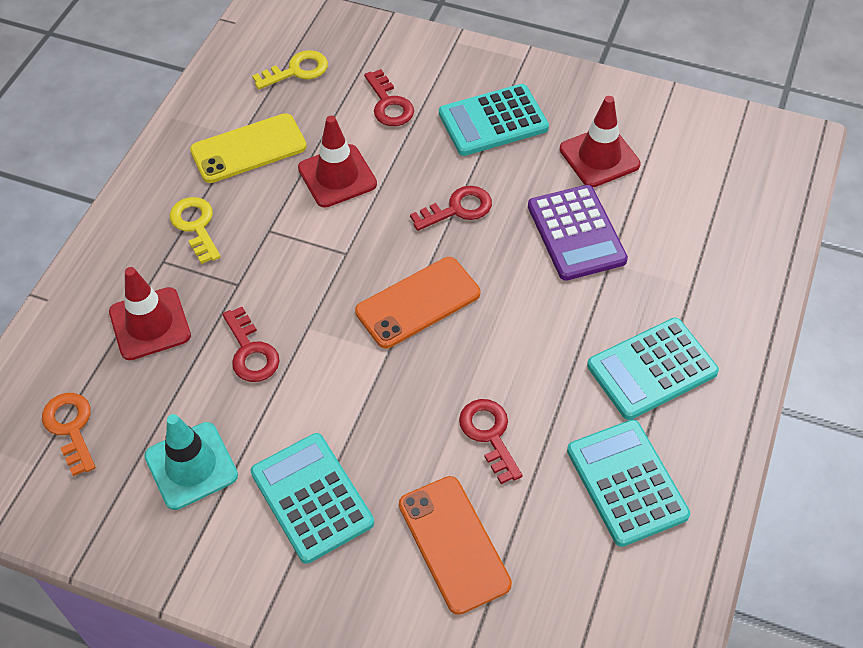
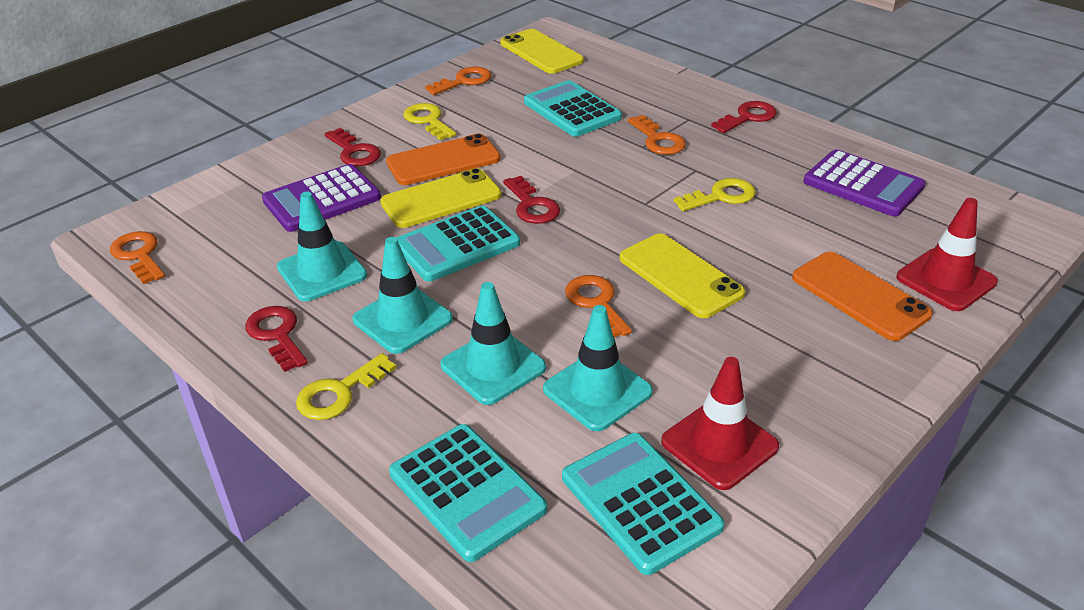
orange key: 1 -> 4
purple calculator: 1 -> 2
red traffic cone: 3 -> 2
turquoise traffic cone: 1 -> 4
yellow key: 2 -> 3
yellow phone: 1 -> 3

- - - - -

**What is being asked**
In the records above, find each line with the word "traffic" and copy it out.

**Task output**
red traffic cone: 3 -> 2
turquoise traffic cone: 1 -> 4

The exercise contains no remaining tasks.